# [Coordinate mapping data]
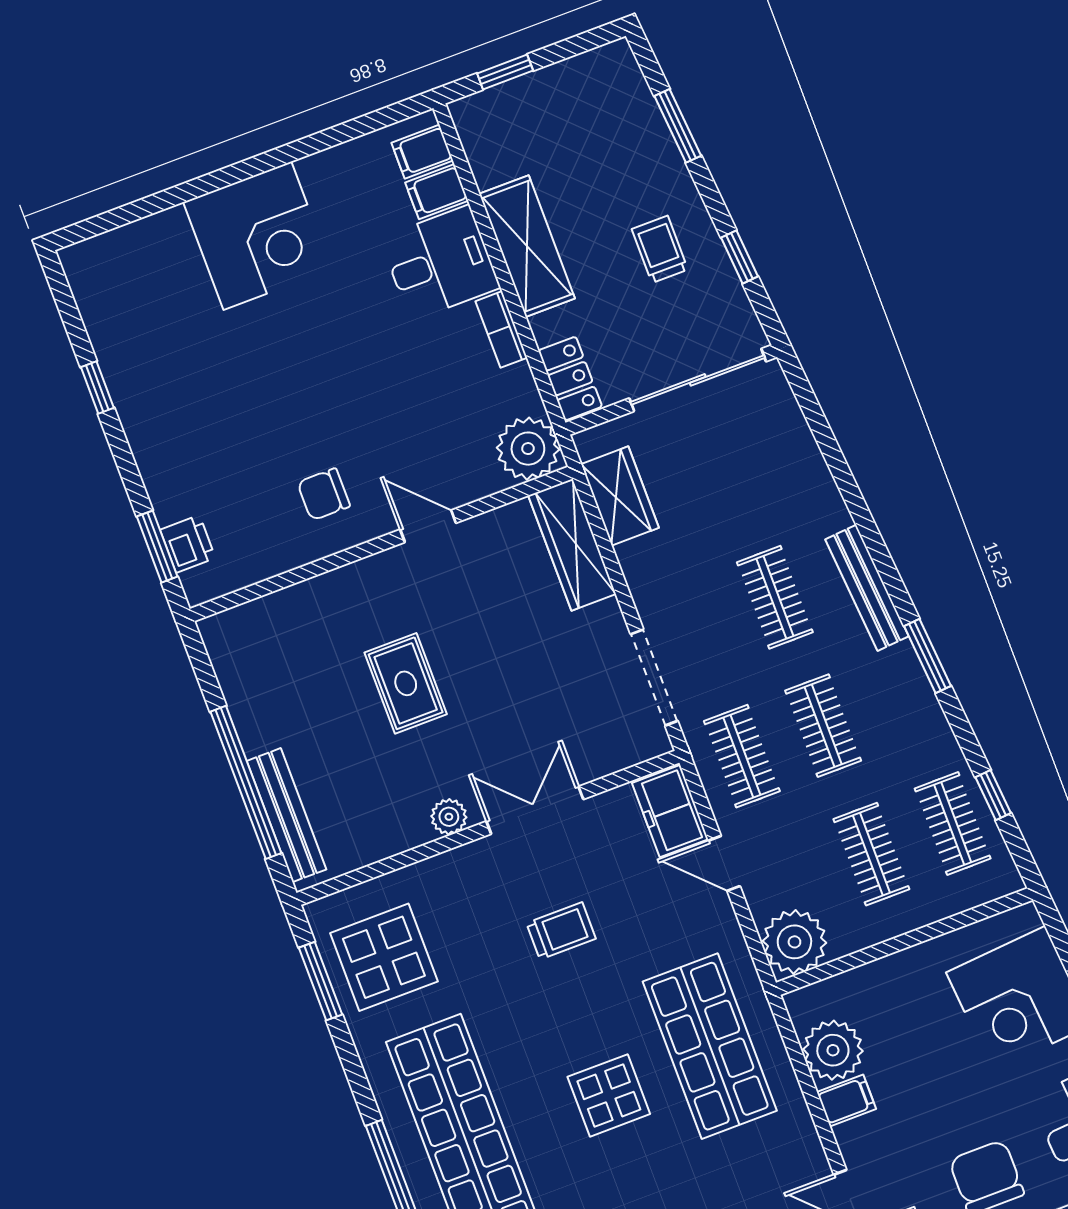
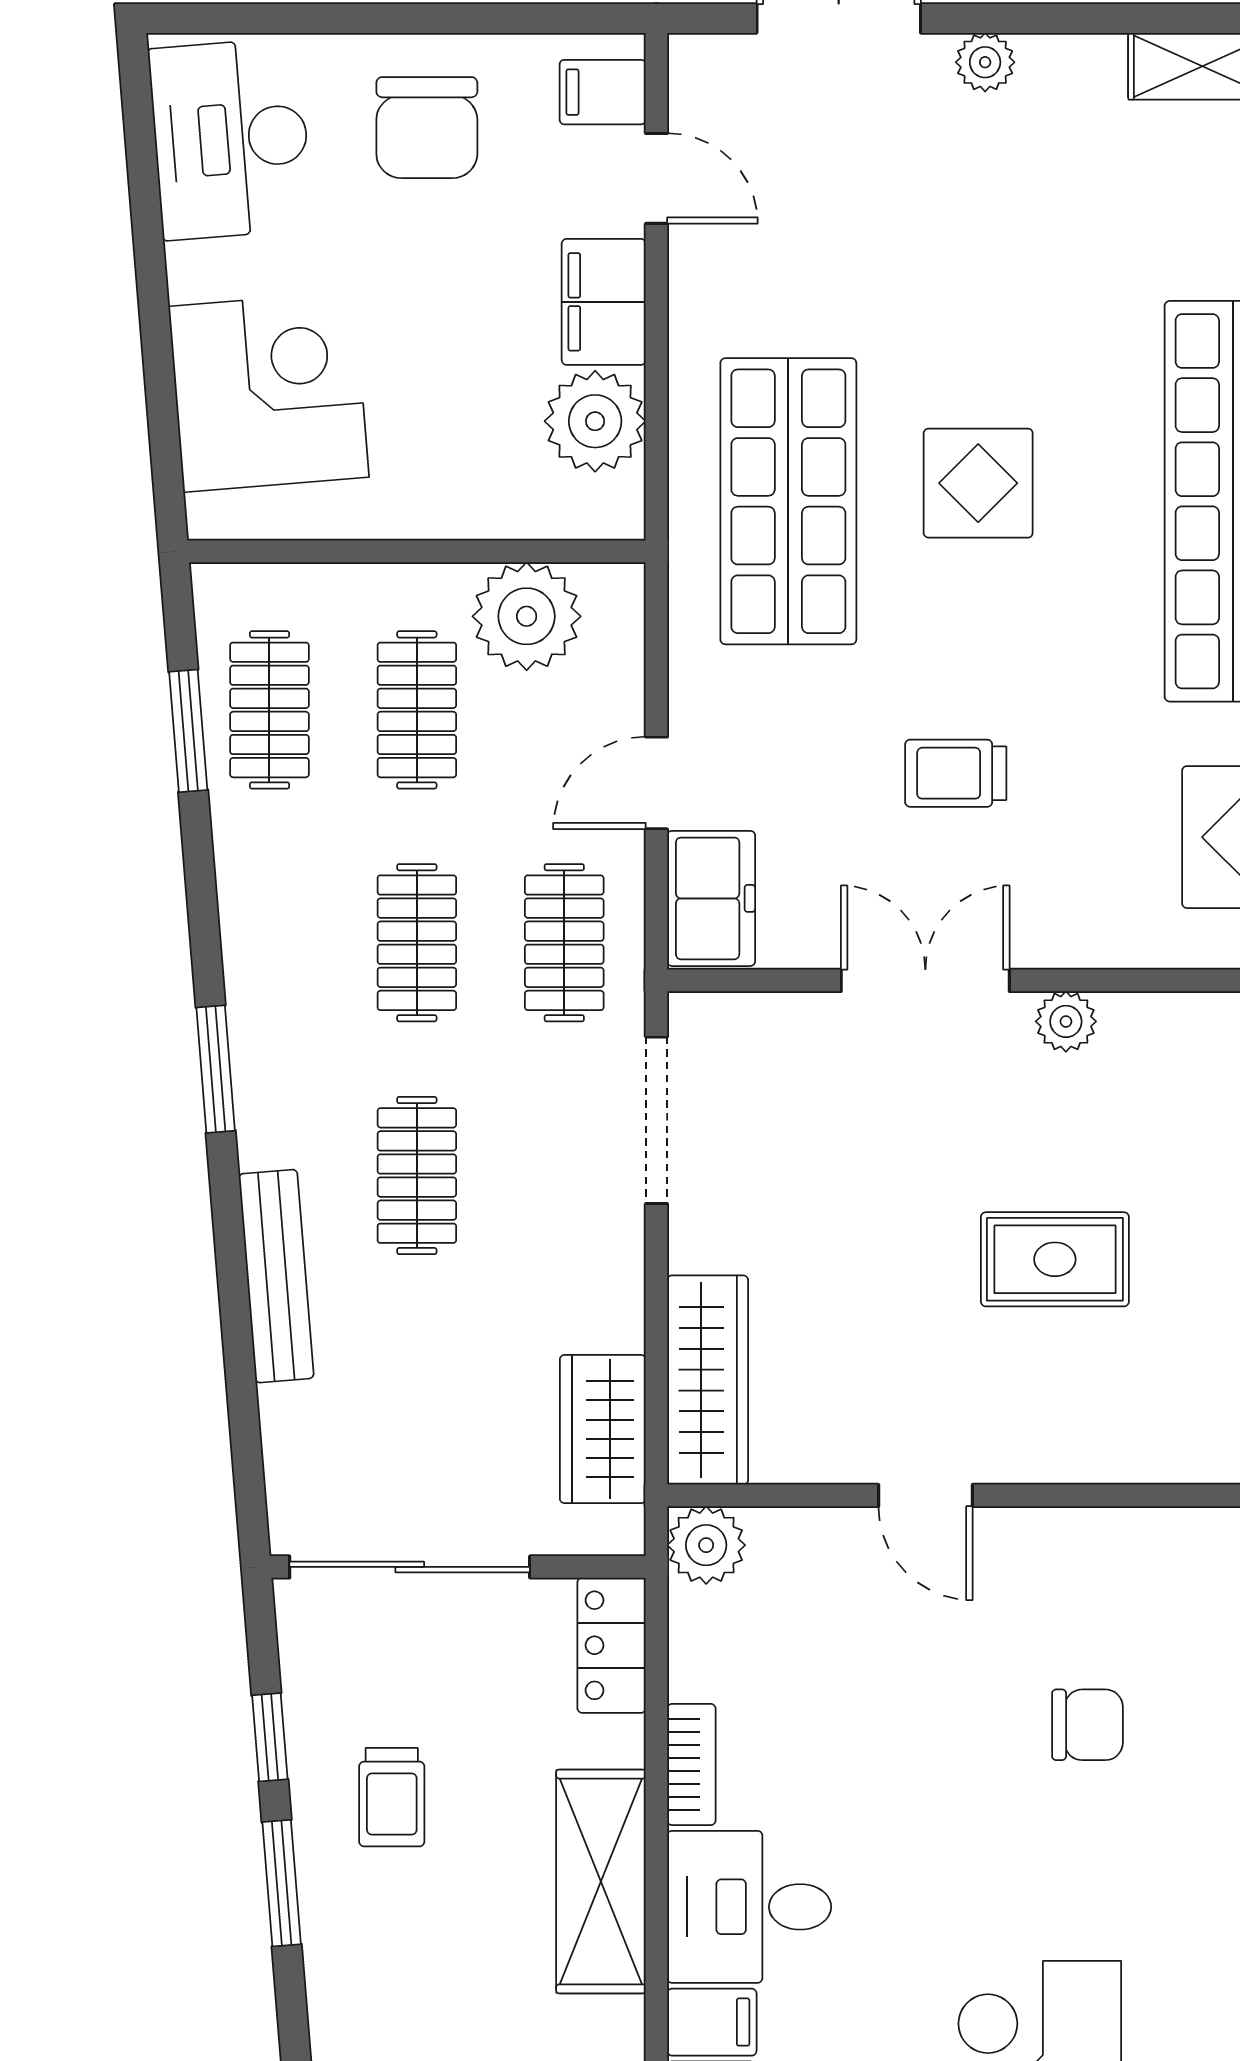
window: (678, 126) -> (282, 1883), moved
plant: (528, 449) -> (706, 1545), width x0.73, depth x0.73
chair: (324, 494) -> (1087, 1725), moved
bench: (867, 588) -> (276, 1276), moved
window: (928, 656) -> (216, 1069), moved
rug: (406, 683) -> (1055, 1259), turned 90
window: (993, 795) -> (188, 731), width x1.50
double door: (535, 810) -> (925, 980), swing flipped
door: (724, 863) -> (656, 783), swing flipped
plant: (794, 942) -> (527, 616), moved
filing cabinet: (846, 1100) -> (604, 302), width x2.00

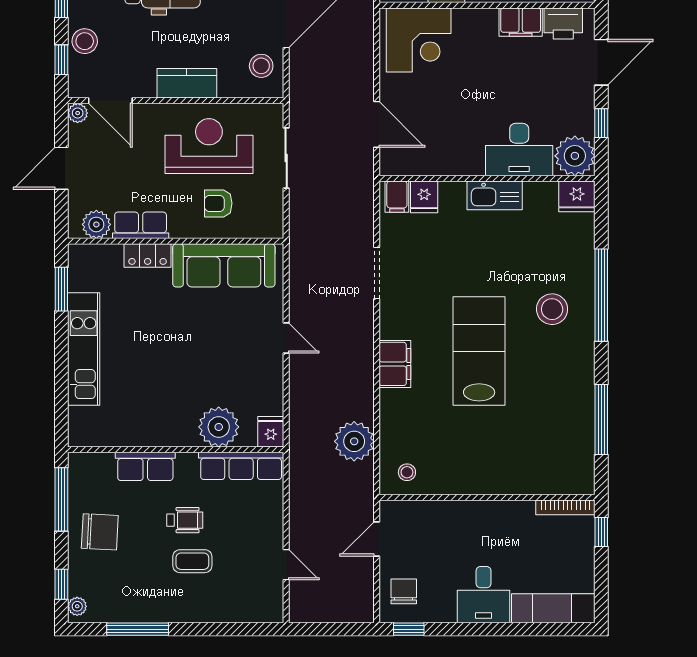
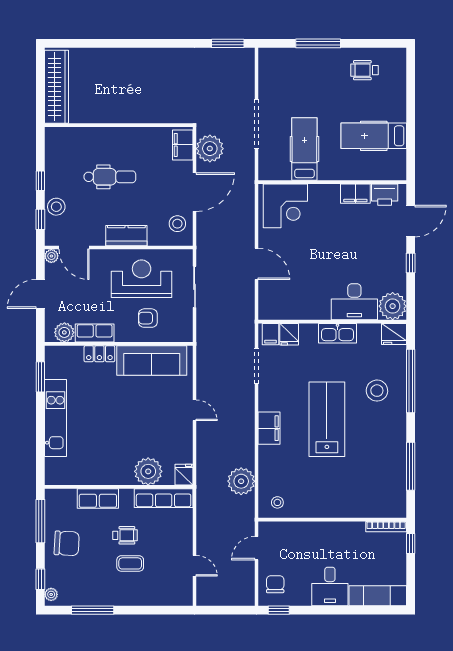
desk: (519, 150) -> (354, 302), moved
plant: (575, 156) -> (393, 306), moved
wall: (487, 178) -> (332, 322), moved
kitchen sink: (495, 195) -> (337, 333), moved
fridge: (577, 196) -> (394, 334), moved
filing cabinet: (397, 197) -> (270, 334), moved
fridge: (424, 197) -> (289, 334), moved

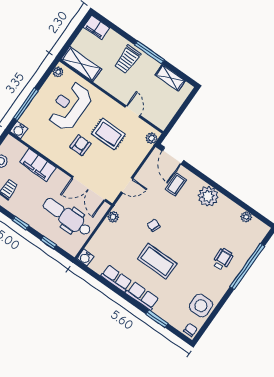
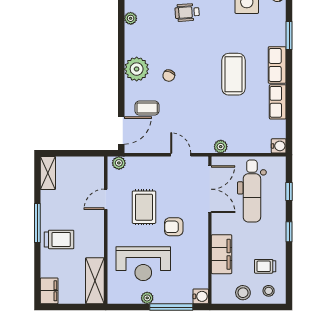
plant: (58, 72) -> (147, 298), moved
shelving: (170, 78) -> (48, 173), moved
chair: (154, 225) -> (169, 76), moved

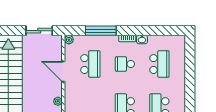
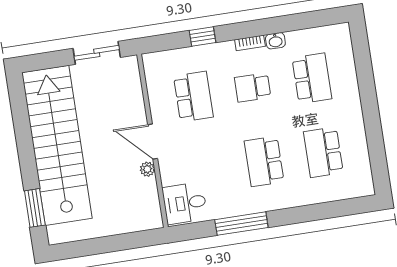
window: (101, 31) -> (202, 36), width x0.46
plant: (69, 40) -> (150, 61), removed
door: (63, 71) -> (153, 142), moved

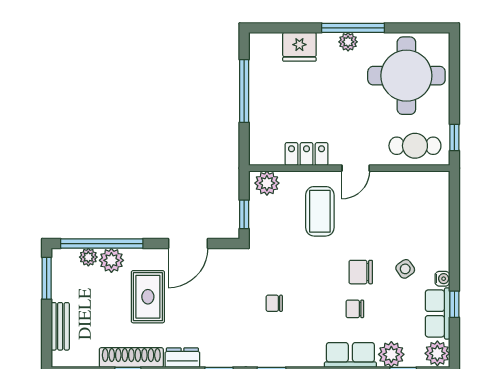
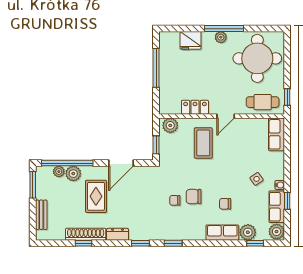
row of seats: (437, 197) -> (276, 134), added
chair: (361, 272) -> (194, 197), moved

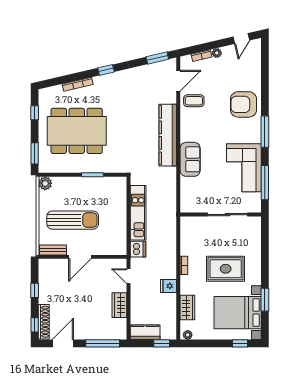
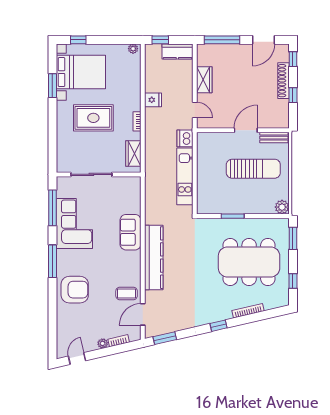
sun lounger: (73, 220) -> (253, 169), turned 180
wardrobe: (187, 308) -> (133, 154), moved
shoe rack: (44, 322) -> (283, 81), moved

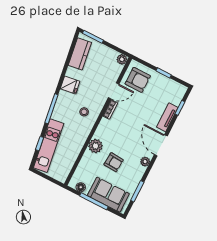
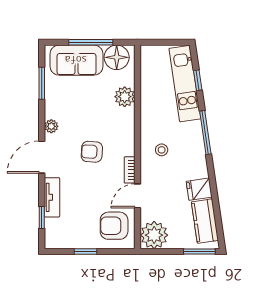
plant: (122, 59) -> (154, 235), width x1.88, depth x1.88
fridge: (70, 85) -> (199, 189), moved
door: (161, 145) -> (42, 157), swing flipped
plant: (95, 146) -> (125, 97), moved
armchair: (114, 162) -> (92, 152), moved
floor lamp: (81, 187) -> (117, 57), width x1.89, depth x1.89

# [Assigned task]
Begin at the top of the records above and retype each line exactly until the line containing "filing cabinet: (397, 197)", which is included. Skip all pictures.

# [Exercise solution]
window: (678, 126) -> (282, 1883), moved
plant: (528, 449) -> (706, 1545), width x0.73, depth x0.73
chair: (324, 494) -> (1087, 1725), moved
bench: (867, 588) -> (276, 1276), moved
window: (928, 656) -> (216, 1069), moved
rug: (406, 683) -> (1055, 1259), turned 90
window: (993, 795) -> (188, 731), width x1.50
double door: (535, 810) -> (925, 980), swing flipped
door: (724, 863) -> (656, 783), swing flipped
plant: (794, 942) -> (527, 616), moved
filing cabinet: (846, 1100) -> (604, 302), width x2.00

desk: (519, 150) -> (354, 302), moved
plant: (575, 156) -> (393, 306), moved
wall: (487, 178) -> (332, 322), moved
kitchen sink: (495, 195) -> (337, 333), moved
fridge: (577, 196) -> (394, 334), moved
filing cabinet: (397, 197) -> (270, 334), moved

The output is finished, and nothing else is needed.